Object transformation records:

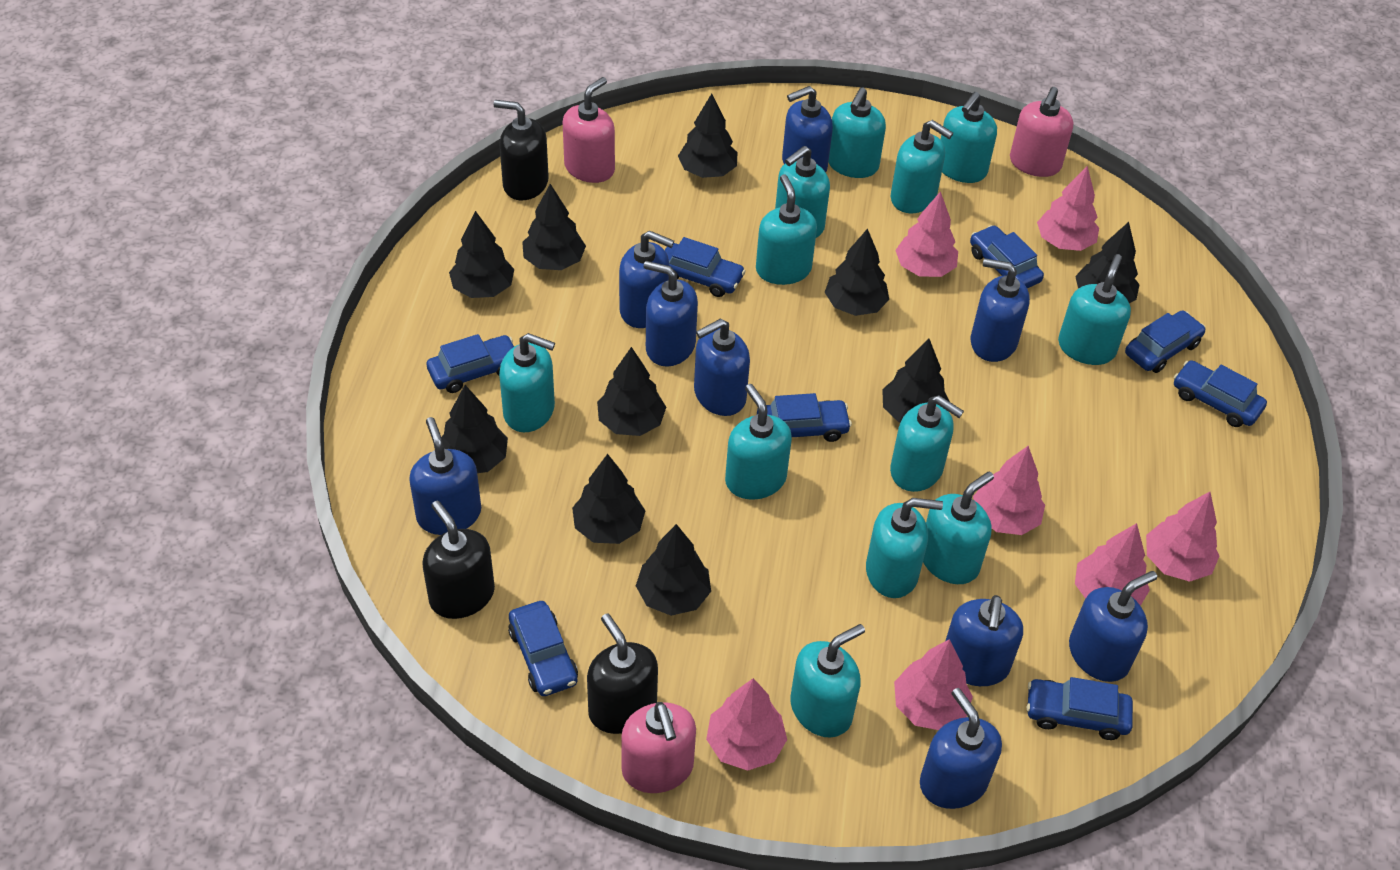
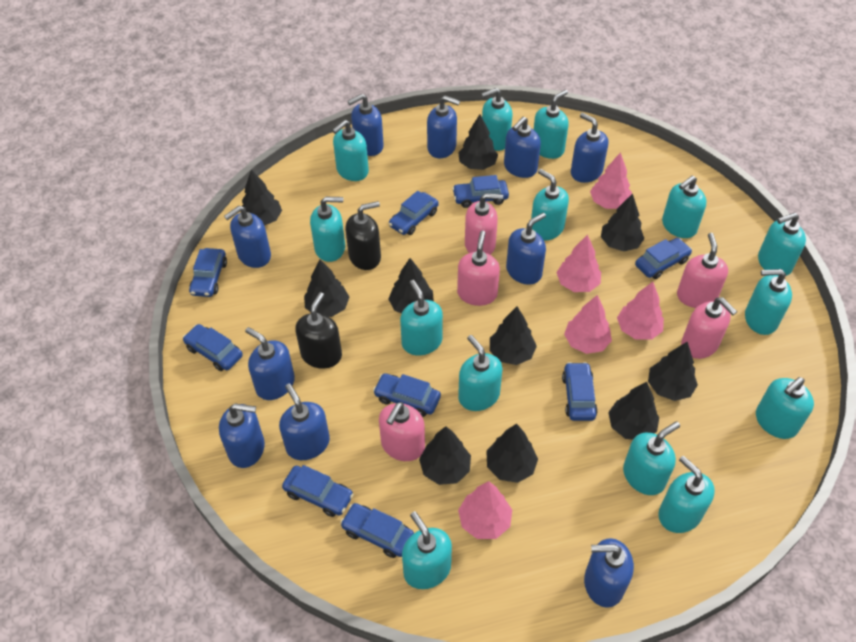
black soap dispenser: 3 -> 2
blue car: 8 -> 9
blue soap dispenser: 9 -> 10
pink soap dispenser: 3 -> 5
pink tree: 7 -> 5
turquoise soap dispenser: 12 -> 14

• _What to do_: Exclude every picture and copy the remaining data exactly.

• _Your solution_:
black soap dispenser: 3 -> 2
blue car: 8 -> 9
blue soap dispenser: 9 -> 10
pink soap dispenser: 3 -> 5
pink tree: 7 -> 5
turquoise soap dispenser: 12 -> 14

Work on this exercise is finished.